◆ Excerpted records ◆
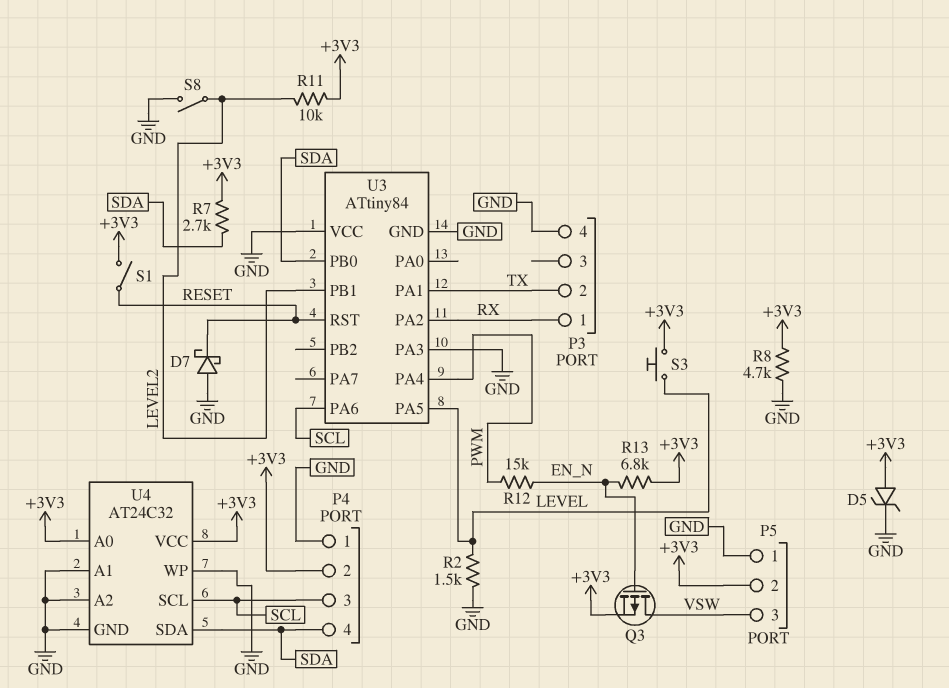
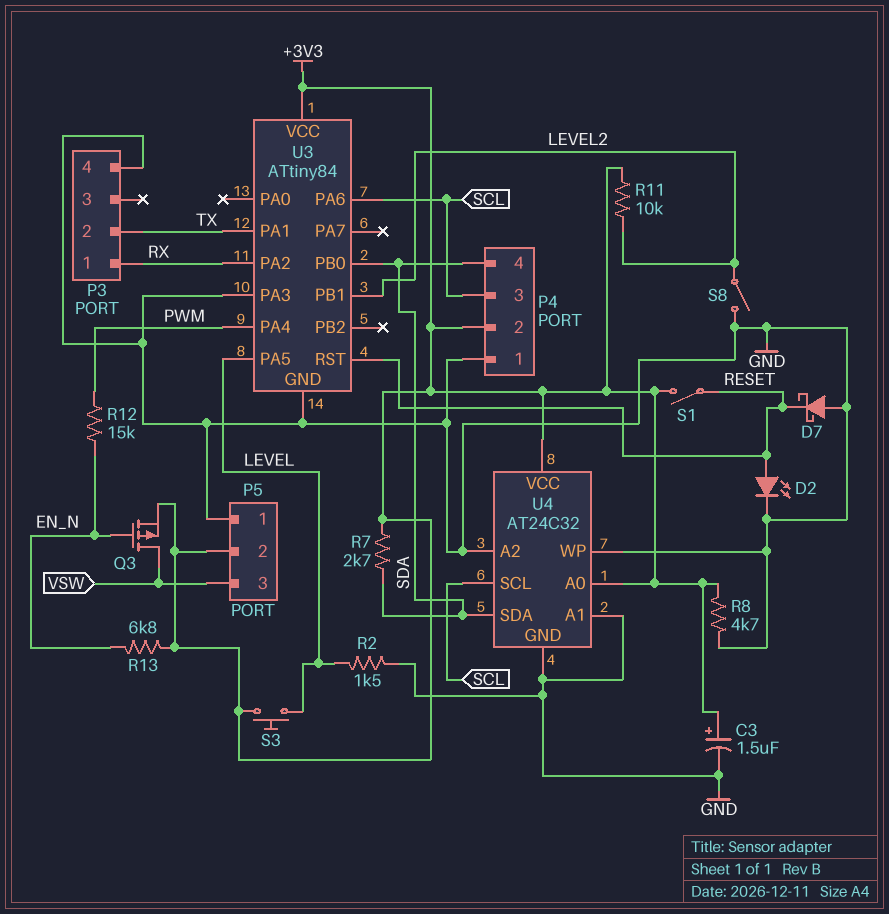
C3: none -> 1.5uF (plus +3V3, minus GND)
D2: none -> LED (A RESET, K GND)
D5: zener (A +3V3, K GND) -> none
U3 pin VCC: GND -> +3V3

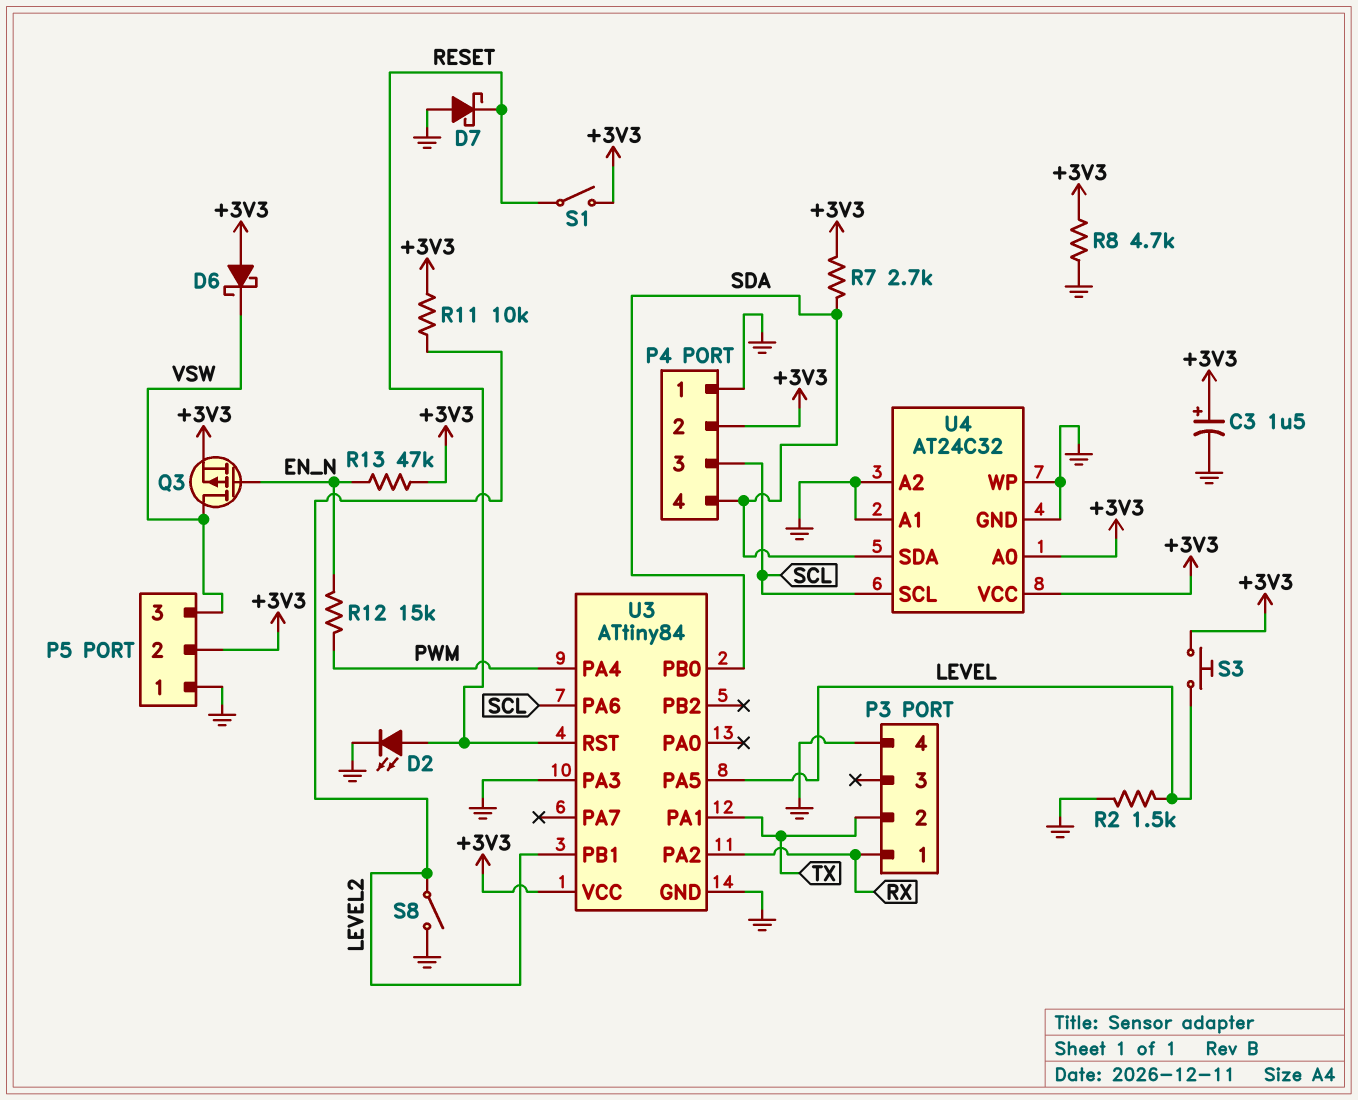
D6: none -> schottky (A +3V3, K VSW)
R13: 6.8k (+3V3, EN_N) -> 47k (+3V3, EN_N)

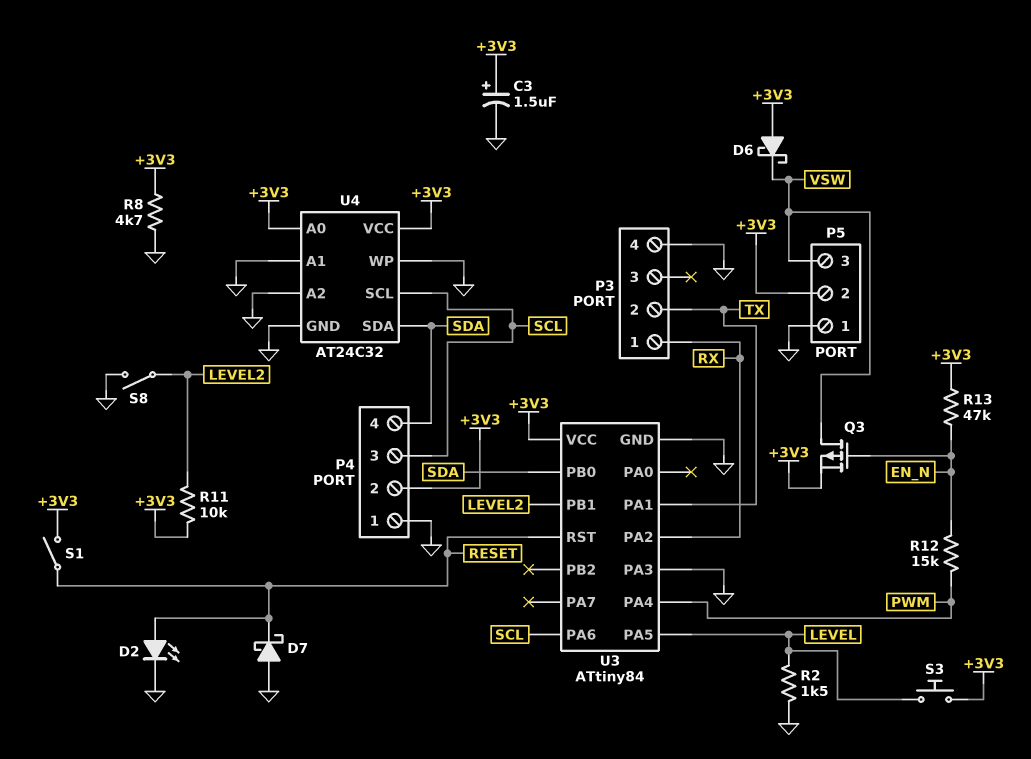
R7: 2.7k (+3V3, SDA) -> none

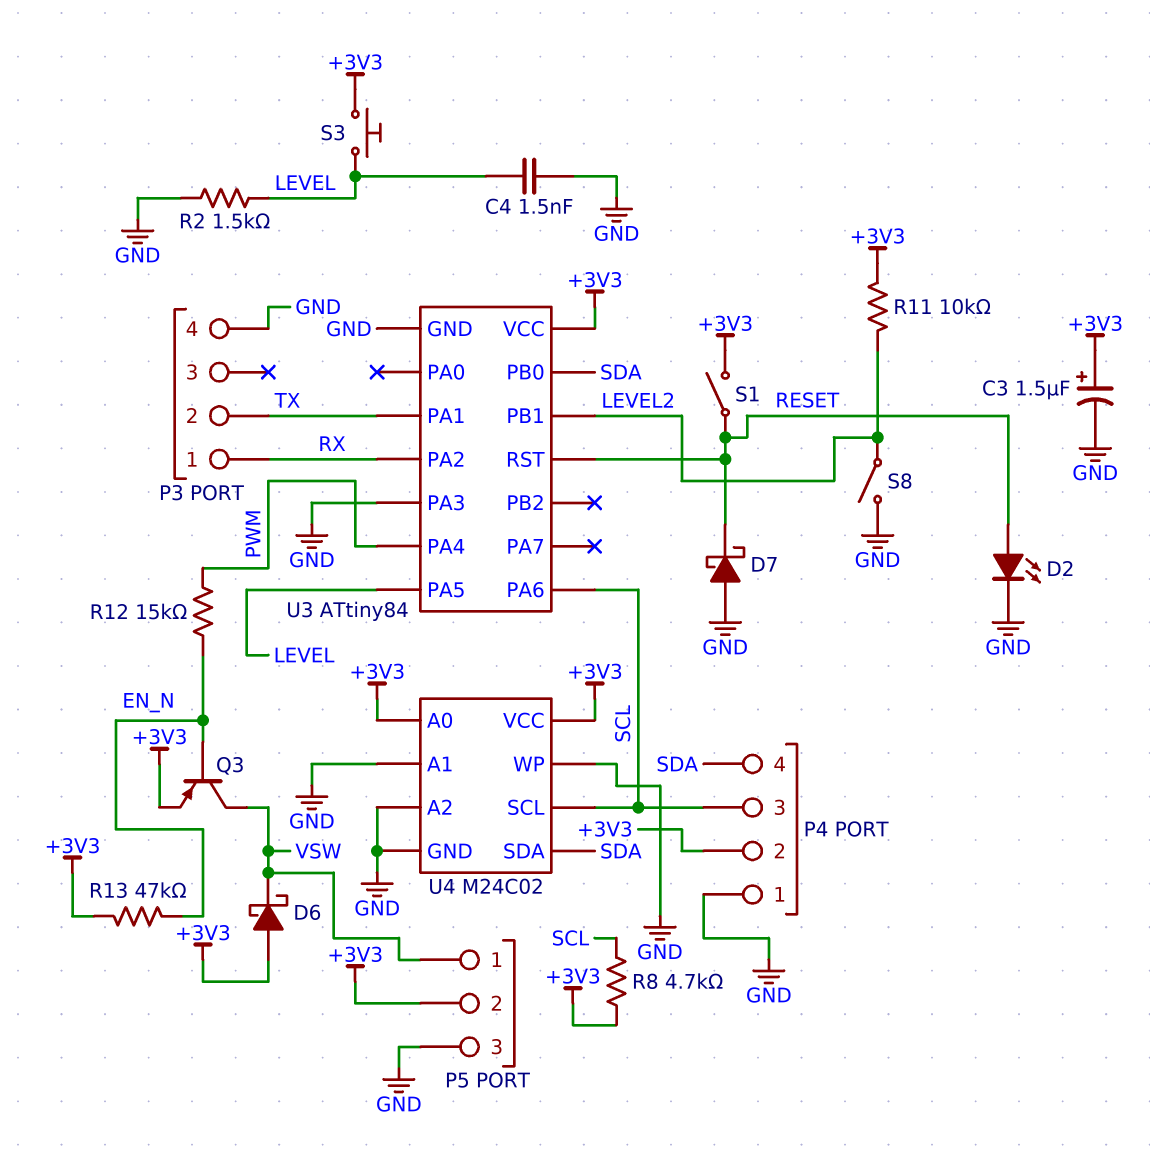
C4: none -> 1.5nF (GND, LEVEL)
P5 pin 1: GND -> VSW
P5 pin 3: VSW -> GND
Q3: PMOS (G EN_N, D VSW, S +3V3) -> PNP (B EN_N, C VSW, E +3V3)
R8: 4.7k (+3V3, GND) -> 4.7k (+3V3, SCL)
U4: AT24C32 -> M24C02

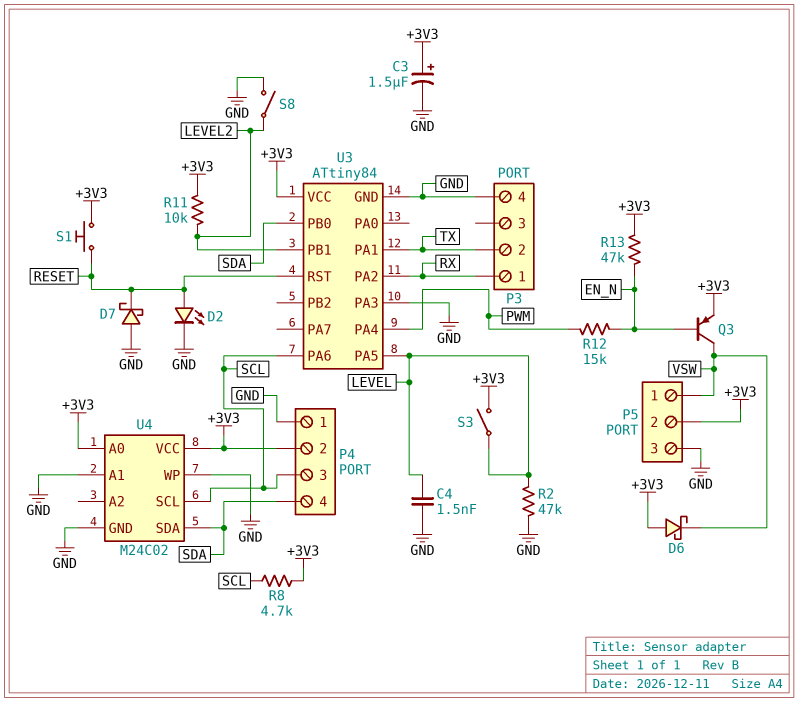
R2: 1.5k (GND, LEVEL) -> 47k (GND, LEVEL)
S1: switch (+3V3, RESET) -> button (+3V3, RESET)
S3: button (+3V3, LEVEL) -> switch (+3V3, LEVEL)
U4 pin A2: GND -> none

◆ What is needed ◆
The copy must include every record exactly and none of the pictures.

◆ Exercise output ◆
C3: none -> 1.5uF (plus +3V3, minus GND)
D2: none -> LED (A RESET, K GND)
D5: zener (A +3V3, K GND) -> none
U3 pin VCC: GND -> +3V3

D6: none -> schottky (A +3V3, K VSW)
R13: 6.8k (+3V3, EN_N) -> 47k (+3V3, EN_N)

R7: 2.7k (+3V3, SDA) -> none

C4: none -> 1.5nF (GND, LEVEL)
P5 pin 1: GND -> VSW
P5 pin 3: VSW -> GND
Q3: PMOS (G EN_N, D VSW, S +3V3) -> PNP (B EN_N, C VSW, E +3V3)
R8: 4.7k (+3V3, GND) -> 4.7k (+3V3, SCL)
U4: AT24C32 -> M24C02

R2: 1.5k (GND, LEVEL) -> 47k (GND, LEVEL)
S1: switch (+3V3, RESET) -> button (+3V3, RESET)
S3: button (+3V3, LEVEL) -> switch (+3V3, LEVEL)
U4 pin A2: GND -> none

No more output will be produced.